'''
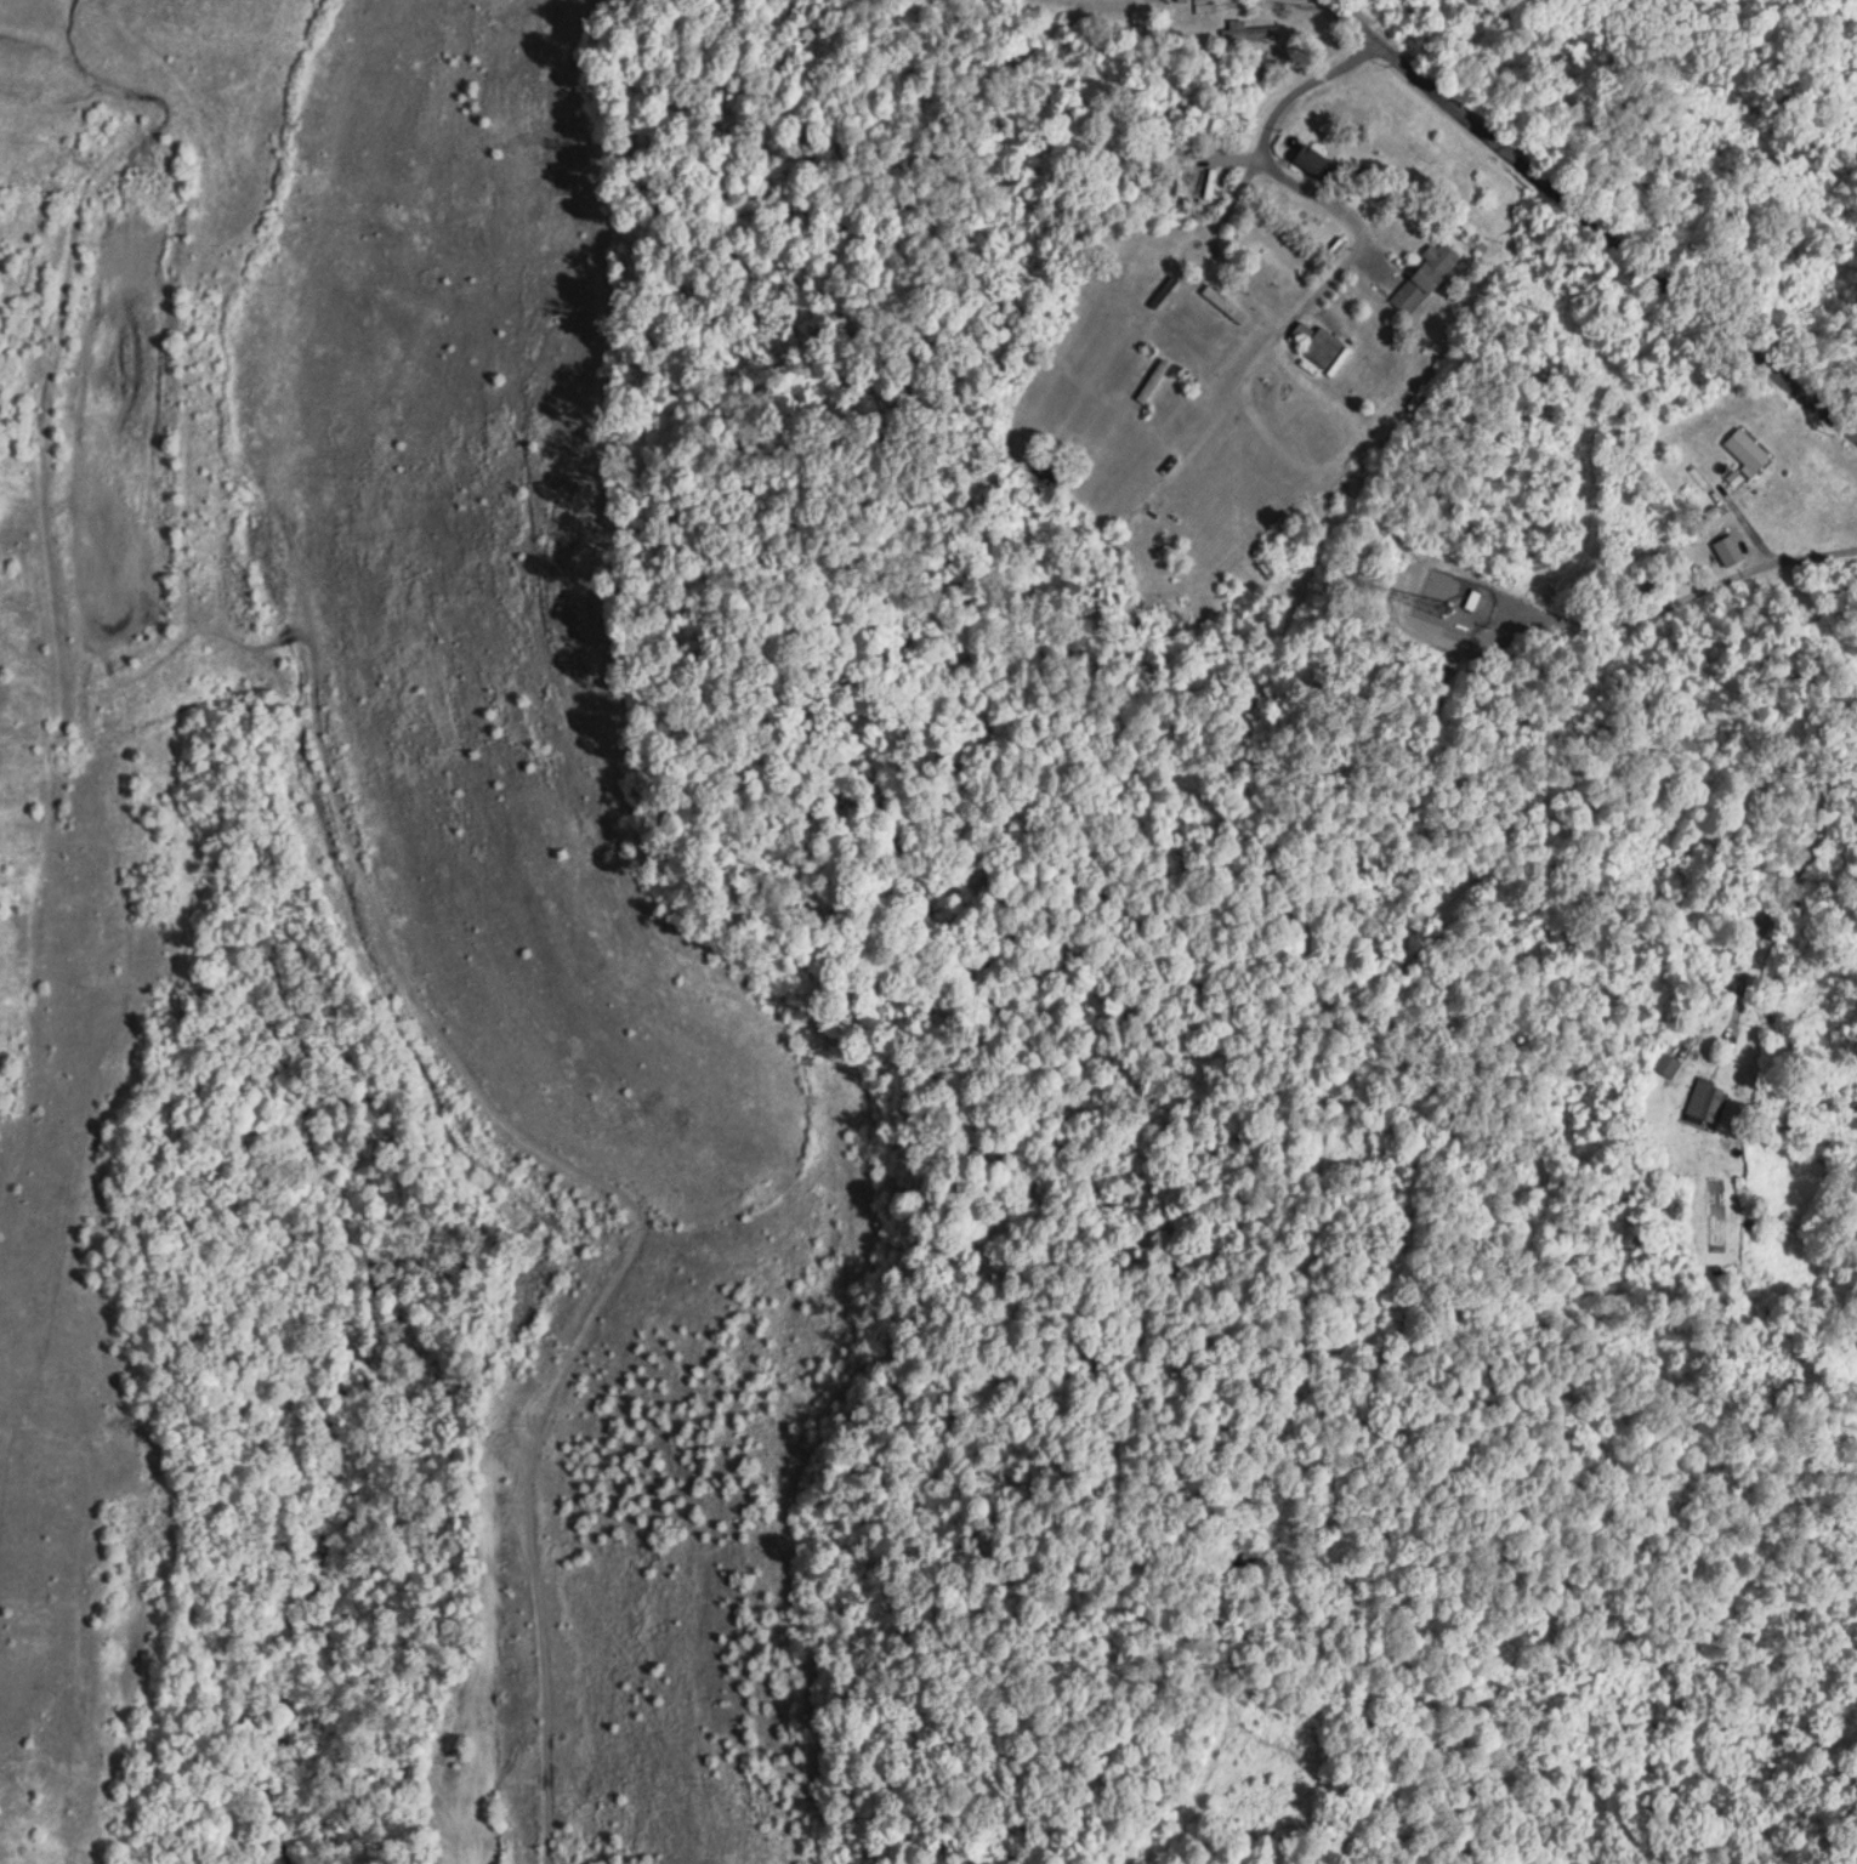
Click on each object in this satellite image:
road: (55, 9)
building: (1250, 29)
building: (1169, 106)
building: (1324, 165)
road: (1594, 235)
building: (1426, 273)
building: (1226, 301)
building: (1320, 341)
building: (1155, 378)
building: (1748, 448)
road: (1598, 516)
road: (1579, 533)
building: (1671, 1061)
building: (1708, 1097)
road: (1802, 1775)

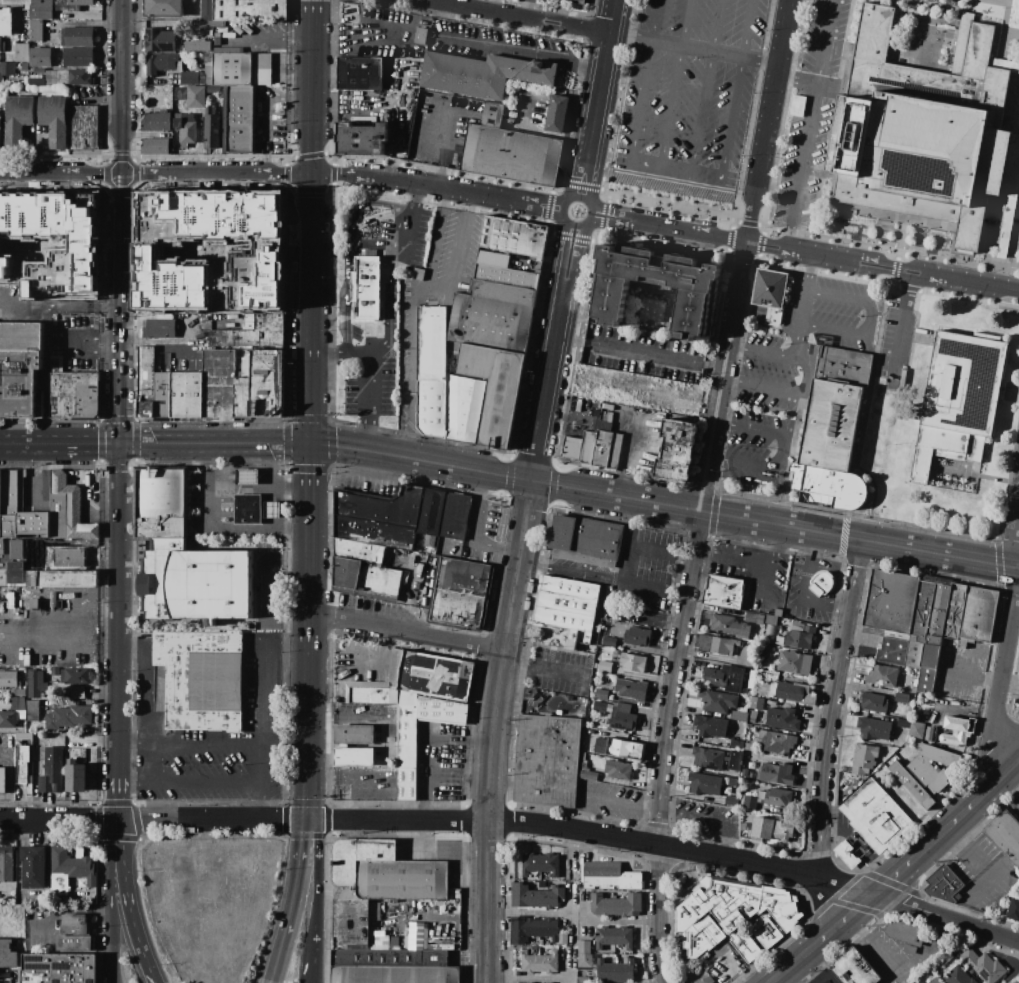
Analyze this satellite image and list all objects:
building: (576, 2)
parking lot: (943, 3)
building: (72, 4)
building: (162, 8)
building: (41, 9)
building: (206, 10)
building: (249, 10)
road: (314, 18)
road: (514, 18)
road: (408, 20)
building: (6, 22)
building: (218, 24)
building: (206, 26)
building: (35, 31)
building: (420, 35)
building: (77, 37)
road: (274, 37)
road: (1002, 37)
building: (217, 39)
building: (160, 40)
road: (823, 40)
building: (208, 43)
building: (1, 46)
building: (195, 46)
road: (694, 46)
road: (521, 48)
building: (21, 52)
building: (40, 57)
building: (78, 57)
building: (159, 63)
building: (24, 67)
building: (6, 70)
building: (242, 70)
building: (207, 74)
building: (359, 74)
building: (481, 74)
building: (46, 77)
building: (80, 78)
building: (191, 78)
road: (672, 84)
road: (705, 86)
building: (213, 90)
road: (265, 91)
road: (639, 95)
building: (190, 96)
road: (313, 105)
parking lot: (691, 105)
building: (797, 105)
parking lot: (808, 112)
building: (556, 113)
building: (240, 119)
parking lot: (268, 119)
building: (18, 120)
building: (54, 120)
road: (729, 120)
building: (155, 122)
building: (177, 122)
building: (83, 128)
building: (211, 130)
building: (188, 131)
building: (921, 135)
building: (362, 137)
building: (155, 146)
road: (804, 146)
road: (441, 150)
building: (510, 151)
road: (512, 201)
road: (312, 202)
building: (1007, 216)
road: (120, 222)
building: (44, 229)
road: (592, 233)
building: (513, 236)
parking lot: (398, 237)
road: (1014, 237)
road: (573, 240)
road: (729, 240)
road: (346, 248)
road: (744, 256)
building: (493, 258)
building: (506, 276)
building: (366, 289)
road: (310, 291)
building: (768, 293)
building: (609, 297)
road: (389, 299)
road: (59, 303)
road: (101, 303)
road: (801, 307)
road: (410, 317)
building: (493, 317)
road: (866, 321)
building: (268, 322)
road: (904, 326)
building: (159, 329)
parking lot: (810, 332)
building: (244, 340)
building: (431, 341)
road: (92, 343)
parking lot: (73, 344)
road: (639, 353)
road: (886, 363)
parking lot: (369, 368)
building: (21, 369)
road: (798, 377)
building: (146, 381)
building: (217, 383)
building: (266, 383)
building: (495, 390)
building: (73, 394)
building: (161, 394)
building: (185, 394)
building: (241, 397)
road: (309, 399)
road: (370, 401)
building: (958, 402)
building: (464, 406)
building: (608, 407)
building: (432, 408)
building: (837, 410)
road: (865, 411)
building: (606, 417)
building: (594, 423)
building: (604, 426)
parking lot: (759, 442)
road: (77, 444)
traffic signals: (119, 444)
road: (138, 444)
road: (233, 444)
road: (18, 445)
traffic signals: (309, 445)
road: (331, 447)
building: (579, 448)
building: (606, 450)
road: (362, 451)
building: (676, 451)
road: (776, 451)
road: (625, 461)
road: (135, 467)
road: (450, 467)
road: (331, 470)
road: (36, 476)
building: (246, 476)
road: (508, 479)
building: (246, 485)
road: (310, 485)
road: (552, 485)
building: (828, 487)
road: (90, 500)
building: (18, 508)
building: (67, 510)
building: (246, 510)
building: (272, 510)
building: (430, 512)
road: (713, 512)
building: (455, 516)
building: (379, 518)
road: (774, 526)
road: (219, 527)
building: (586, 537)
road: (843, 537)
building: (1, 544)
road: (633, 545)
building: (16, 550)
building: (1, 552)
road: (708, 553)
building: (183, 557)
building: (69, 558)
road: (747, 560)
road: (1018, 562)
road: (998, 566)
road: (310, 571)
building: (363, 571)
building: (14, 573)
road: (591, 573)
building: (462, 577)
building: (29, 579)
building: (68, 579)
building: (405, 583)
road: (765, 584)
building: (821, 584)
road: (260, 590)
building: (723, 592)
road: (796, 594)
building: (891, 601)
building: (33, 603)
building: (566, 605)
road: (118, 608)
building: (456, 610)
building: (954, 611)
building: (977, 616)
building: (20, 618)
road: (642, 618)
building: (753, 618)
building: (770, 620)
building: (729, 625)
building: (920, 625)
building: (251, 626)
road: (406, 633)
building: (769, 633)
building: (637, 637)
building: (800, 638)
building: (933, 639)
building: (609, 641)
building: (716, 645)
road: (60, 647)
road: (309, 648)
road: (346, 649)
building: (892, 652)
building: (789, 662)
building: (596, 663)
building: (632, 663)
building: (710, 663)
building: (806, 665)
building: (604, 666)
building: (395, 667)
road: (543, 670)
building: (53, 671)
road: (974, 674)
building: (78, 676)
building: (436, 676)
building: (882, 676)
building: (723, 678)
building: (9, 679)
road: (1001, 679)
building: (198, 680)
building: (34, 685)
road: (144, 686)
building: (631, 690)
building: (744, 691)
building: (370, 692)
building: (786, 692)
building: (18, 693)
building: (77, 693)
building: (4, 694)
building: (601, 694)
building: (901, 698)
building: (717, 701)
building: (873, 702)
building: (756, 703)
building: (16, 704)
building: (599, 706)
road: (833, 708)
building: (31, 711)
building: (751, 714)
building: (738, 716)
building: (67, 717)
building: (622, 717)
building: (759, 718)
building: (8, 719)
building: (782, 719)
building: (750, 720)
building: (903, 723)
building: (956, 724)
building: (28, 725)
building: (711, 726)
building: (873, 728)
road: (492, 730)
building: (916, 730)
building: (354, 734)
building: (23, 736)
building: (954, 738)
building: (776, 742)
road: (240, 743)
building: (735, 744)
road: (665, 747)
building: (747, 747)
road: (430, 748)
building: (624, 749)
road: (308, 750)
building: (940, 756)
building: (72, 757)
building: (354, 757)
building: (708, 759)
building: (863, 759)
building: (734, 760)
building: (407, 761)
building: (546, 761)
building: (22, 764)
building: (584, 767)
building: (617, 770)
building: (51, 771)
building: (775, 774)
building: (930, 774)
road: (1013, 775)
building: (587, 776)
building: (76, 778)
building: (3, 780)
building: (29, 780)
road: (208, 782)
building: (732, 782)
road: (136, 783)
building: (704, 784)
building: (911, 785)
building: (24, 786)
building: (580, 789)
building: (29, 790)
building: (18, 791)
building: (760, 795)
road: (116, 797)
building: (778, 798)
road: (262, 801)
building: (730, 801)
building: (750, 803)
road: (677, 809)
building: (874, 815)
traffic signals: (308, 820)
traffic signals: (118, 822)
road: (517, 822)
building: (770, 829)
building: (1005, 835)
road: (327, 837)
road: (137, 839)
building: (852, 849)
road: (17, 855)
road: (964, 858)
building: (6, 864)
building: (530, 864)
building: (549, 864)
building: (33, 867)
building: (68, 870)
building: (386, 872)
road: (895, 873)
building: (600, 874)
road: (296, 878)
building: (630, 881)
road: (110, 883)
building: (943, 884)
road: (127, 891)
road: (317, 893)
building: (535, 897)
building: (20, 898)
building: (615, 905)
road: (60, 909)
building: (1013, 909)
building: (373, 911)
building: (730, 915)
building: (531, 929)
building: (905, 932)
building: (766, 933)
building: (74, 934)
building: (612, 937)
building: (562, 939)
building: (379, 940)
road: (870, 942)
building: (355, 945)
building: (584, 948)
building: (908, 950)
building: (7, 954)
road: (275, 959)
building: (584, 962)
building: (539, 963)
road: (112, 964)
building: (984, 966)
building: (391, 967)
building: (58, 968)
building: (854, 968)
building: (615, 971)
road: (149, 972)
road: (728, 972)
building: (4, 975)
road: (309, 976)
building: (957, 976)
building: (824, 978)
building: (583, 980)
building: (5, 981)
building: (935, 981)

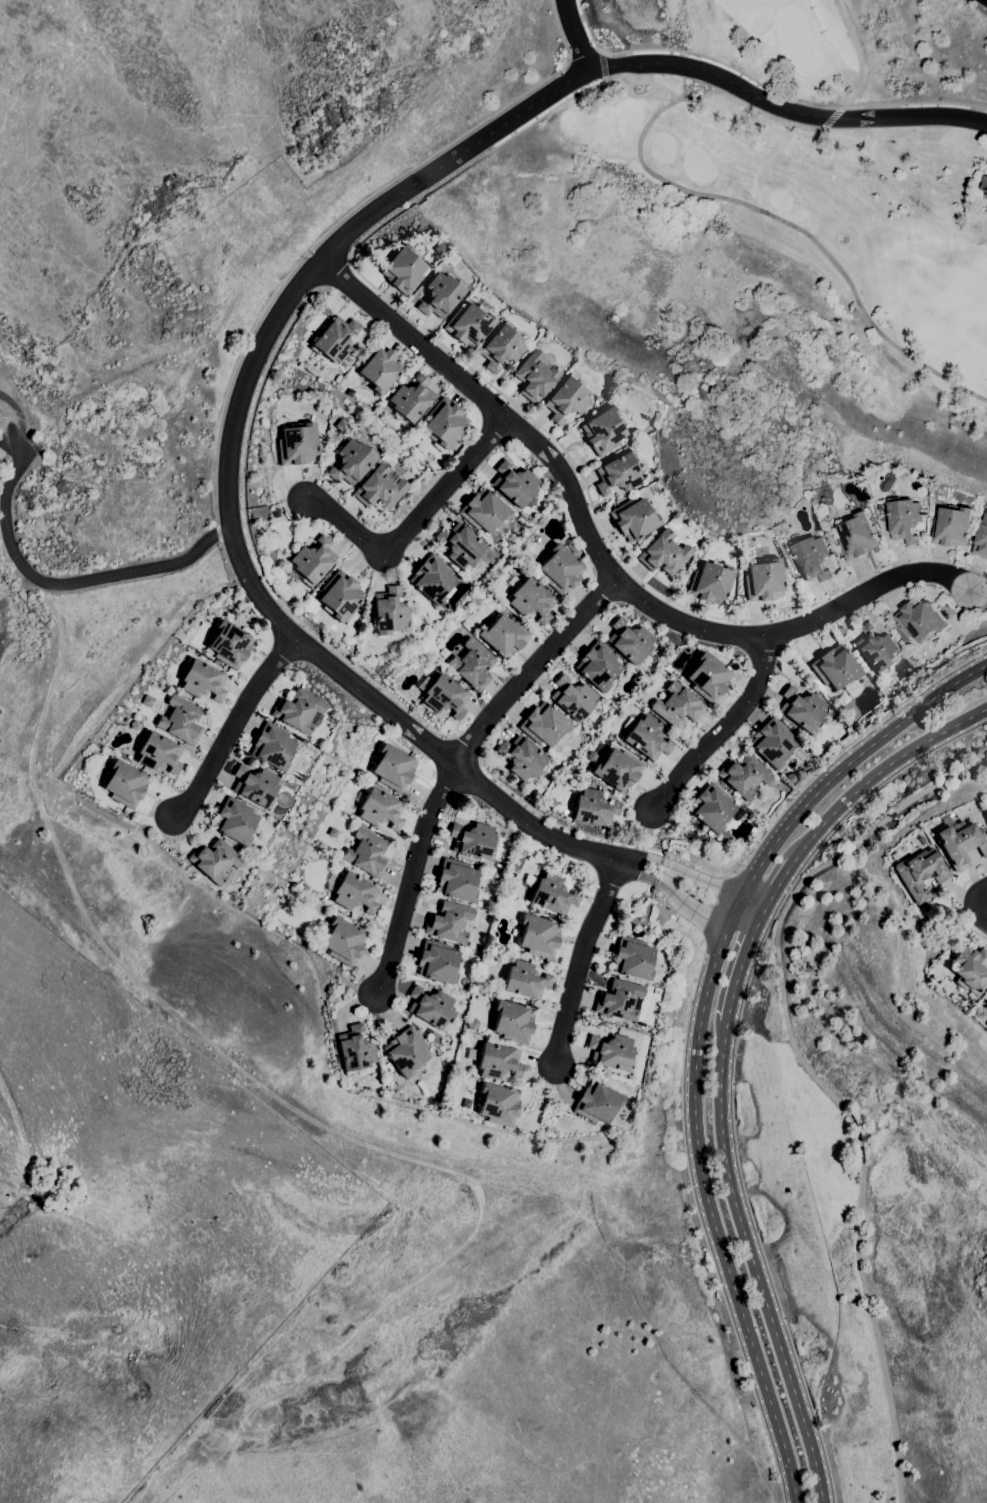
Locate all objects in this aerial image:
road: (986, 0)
'''
Required action
Return each line from the material that includes the string "parking".

Finished task
parking lot: (943, 3)
parking lot: (691, 105)
parking lot: (808, 112)
parking lot: (268, 119)
parking lot: (398, 237)
parking lot: (810, 332)
parking lot: (73, 344)
parking lot: (369, 368)
parking lot: (759, 442)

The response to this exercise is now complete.